RECORDED INFORMATION:
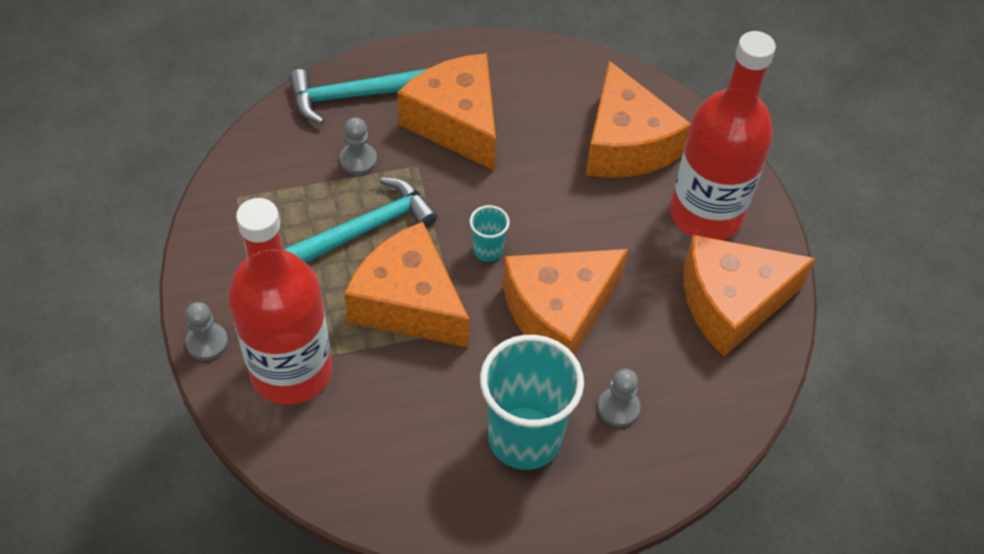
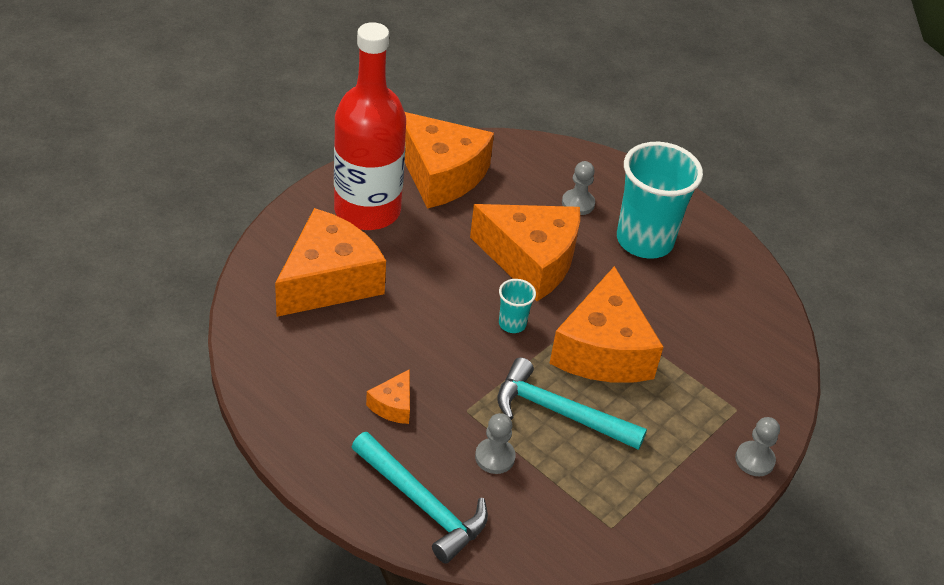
camera: 125 degrees left, 10 degrees down
(291, 371) = (723, 392): red bottle -> none
(456, 123) = (393, 405): orange cheese -> orange cheese, size x0.44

WHAT YOU SHOULD DO:
Output all of the data word for word, excluding any pictures.

EXERCISE SOLUTION:
camera: 125 degrees left, 10 degrees down
(291, 371) = (723, 392): red bottle -> none
(456, 123) = (393, 405): orange cheese -> orange cheese, size x0.44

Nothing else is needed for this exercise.